_EXERCISE DESCRIPTION_
Here is the task for the listing below: output exactly the lines from the one containing "purple 2x3 brick [103,492,255,619]" through the one containing "black 1x2 tile [160,271,209,325]", and leave out the pictures.

--- --- ---

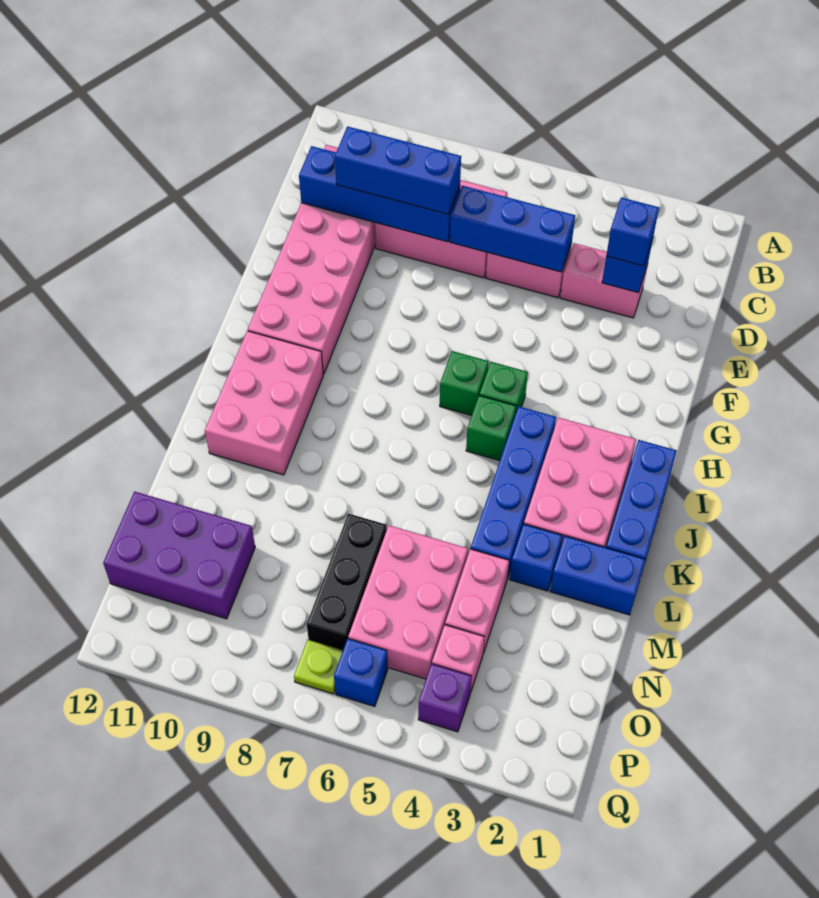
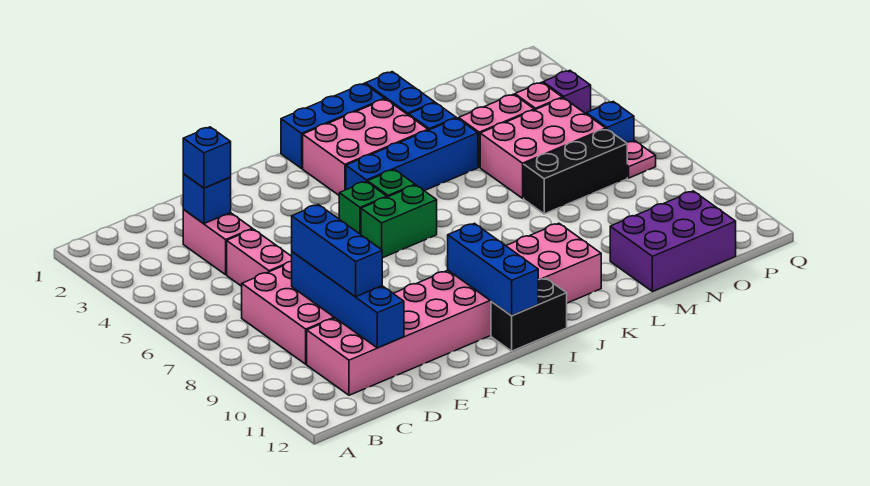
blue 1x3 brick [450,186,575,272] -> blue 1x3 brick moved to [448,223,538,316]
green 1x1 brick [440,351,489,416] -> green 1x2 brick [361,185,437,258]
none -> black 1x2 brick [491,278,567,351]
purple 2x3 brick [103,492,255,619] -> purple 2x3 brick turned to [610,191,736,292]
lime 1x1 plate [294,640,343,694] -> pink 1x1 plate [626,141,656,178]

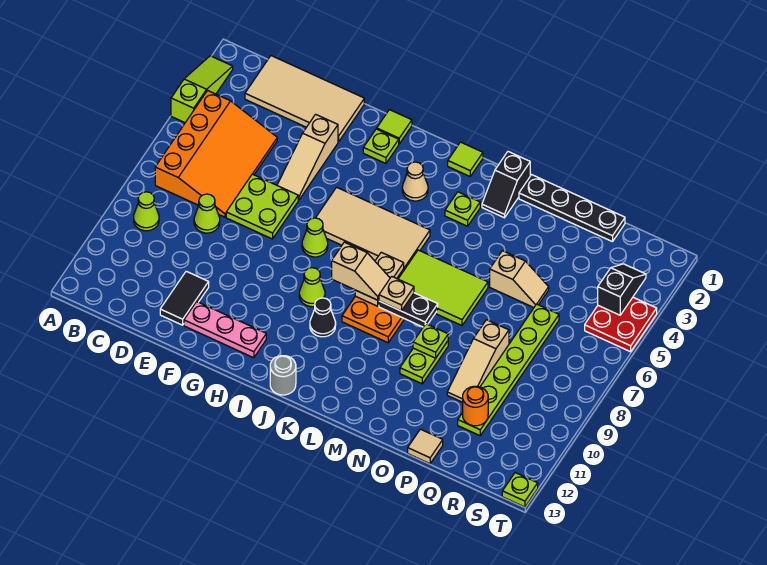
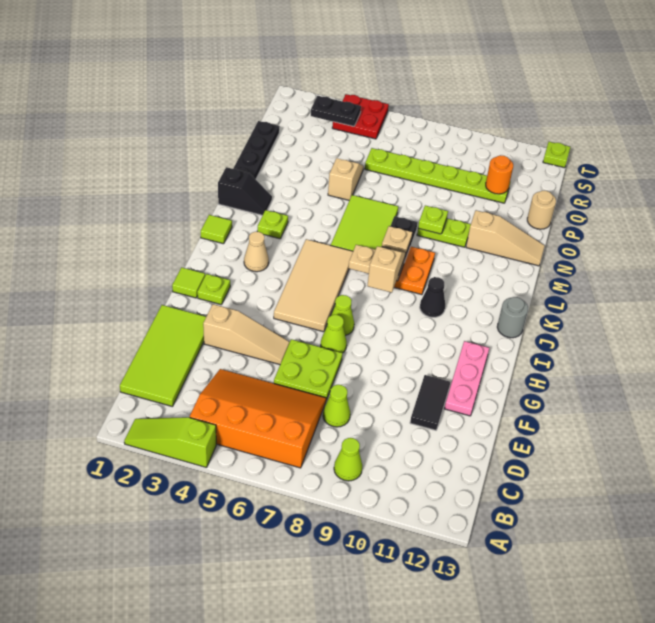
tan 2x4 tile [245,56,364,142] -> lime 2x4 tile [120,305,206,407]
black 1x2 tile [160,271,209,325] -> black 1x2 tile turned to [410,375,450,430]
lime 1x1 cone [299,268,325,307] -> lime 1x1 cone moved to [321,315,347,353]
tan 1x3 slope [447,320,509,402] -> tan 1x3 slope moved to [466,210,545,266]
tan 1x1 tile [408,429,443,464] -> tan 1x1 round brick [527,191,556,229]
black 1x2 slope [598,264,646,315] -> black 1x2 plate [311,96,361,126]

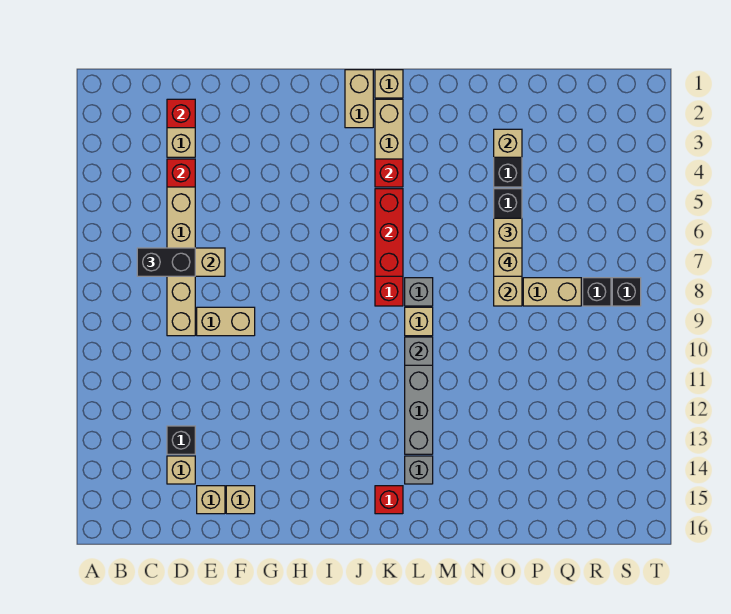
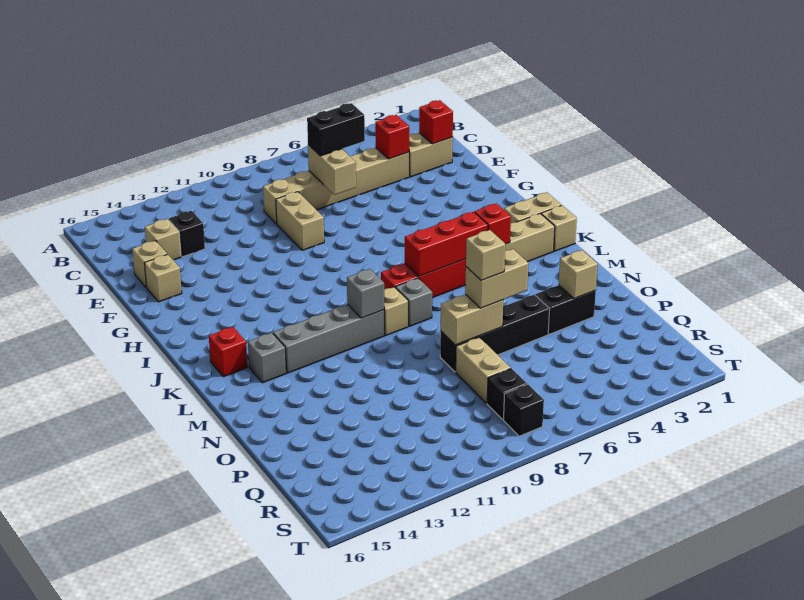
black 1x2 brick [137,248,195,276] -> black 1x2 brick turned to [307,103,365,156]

--- --- ---

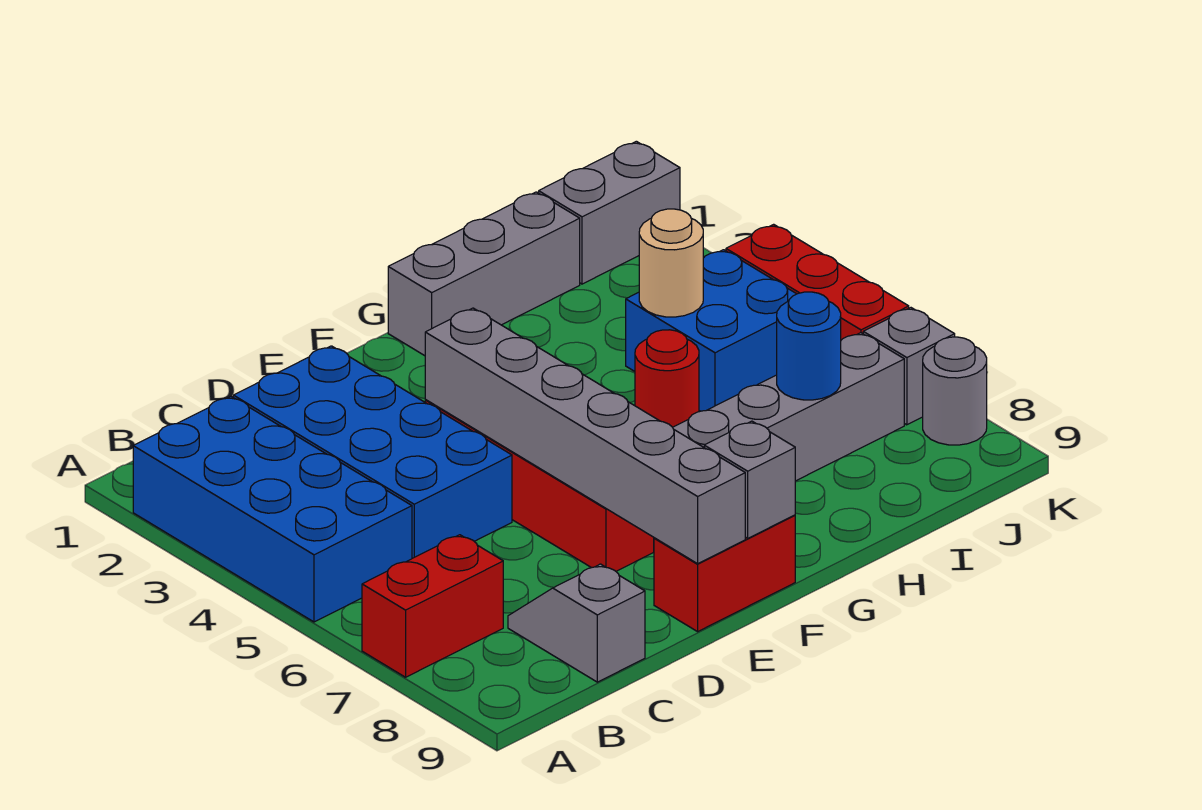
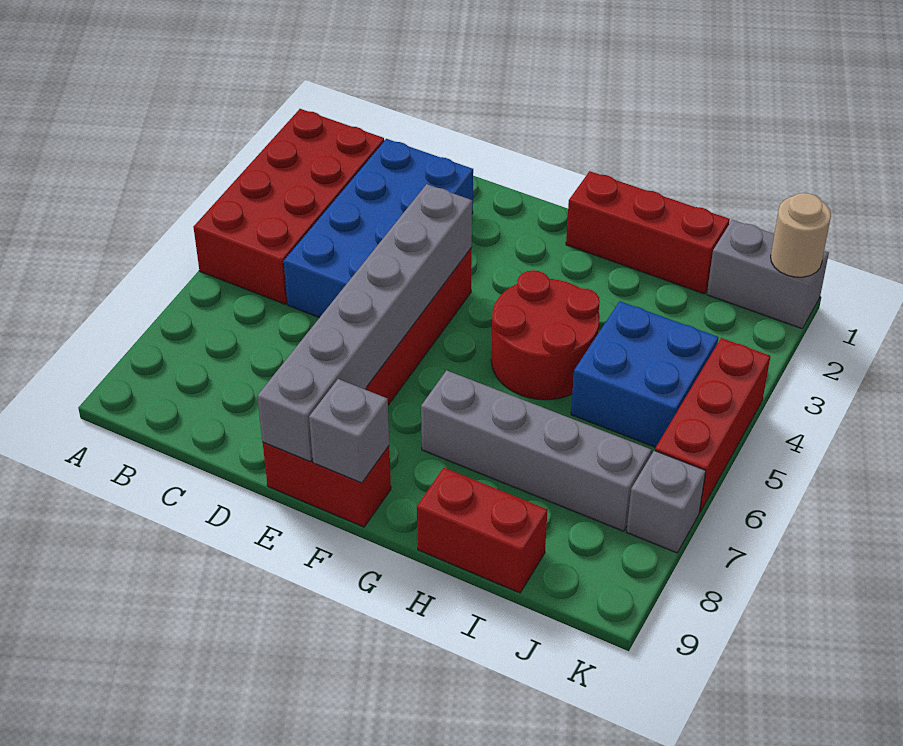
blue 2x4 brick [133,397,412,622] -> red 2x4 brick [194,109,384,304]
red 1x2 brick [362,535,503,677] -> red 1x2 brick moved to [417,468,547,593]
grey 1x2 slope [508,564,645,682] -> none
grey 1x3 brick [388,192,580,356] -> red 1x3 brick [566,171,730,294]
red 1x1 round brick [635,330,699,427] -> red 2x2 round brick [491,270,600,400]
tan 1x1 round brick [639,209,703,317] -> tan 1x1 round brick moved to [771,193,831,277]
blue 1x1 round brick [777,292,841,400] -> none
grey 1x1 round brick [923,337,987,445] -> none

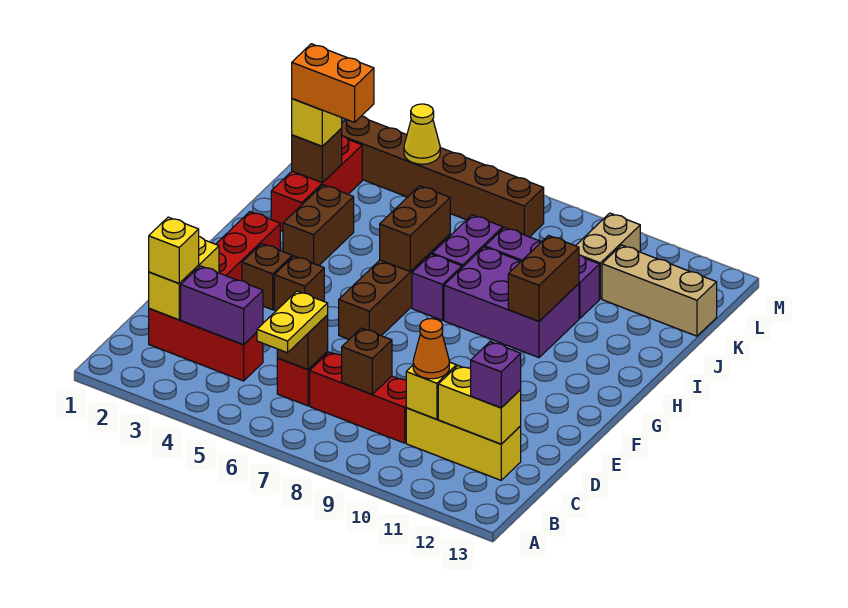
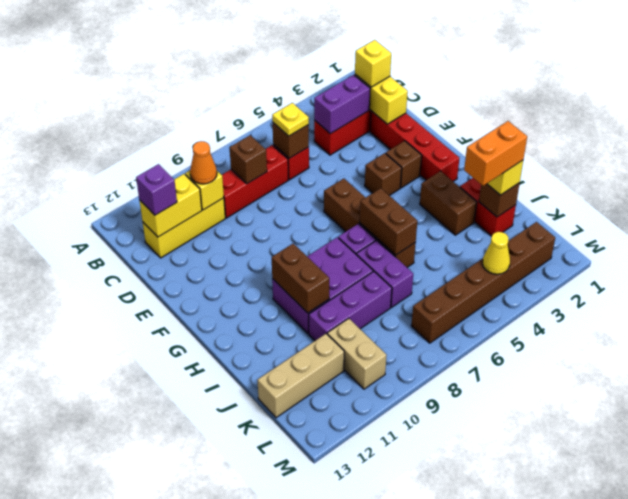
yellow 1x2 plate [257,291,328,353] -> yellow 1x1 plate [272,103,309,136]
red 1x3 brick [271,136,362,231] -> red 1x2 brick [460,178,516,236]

--- --- ---

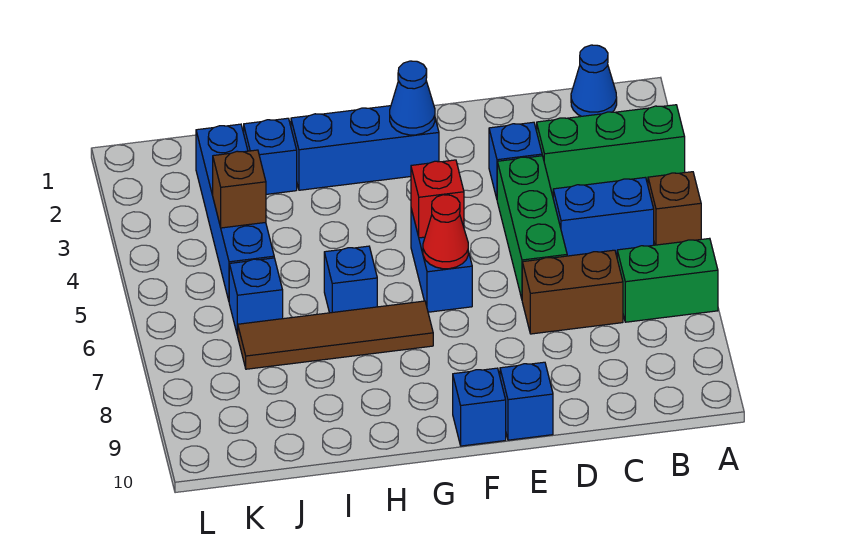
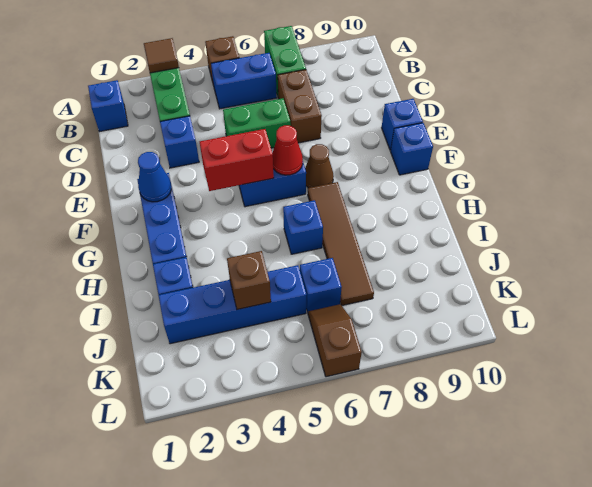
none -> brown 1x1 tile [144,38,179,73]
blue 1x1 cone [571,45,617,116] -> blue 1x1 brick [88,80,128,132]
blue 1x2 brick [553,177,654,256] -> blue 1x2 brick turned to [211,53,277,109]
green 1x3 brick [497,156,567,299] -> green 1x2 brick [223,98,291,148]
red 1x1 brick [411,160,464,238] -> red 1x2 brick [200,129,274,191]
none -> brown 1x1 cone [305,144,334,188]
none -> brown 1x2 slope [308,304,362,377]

--- --- ---

_FINISHED TASK_
purple 2x3 brick [103,492,255,619] -> purple 2x3 brick turned to [610,191,736,292]
lime 1x1 plate [294,640,343,694] -> pink 1x1 plate [626,141,656,178]

tan 2x4 tile [245,56,364,142] -> lime 2x4 tile [120,305,206,407]
black 1x2 tile [160,271,209,325] -> black 1x2 tile turned to [410,375,450,430]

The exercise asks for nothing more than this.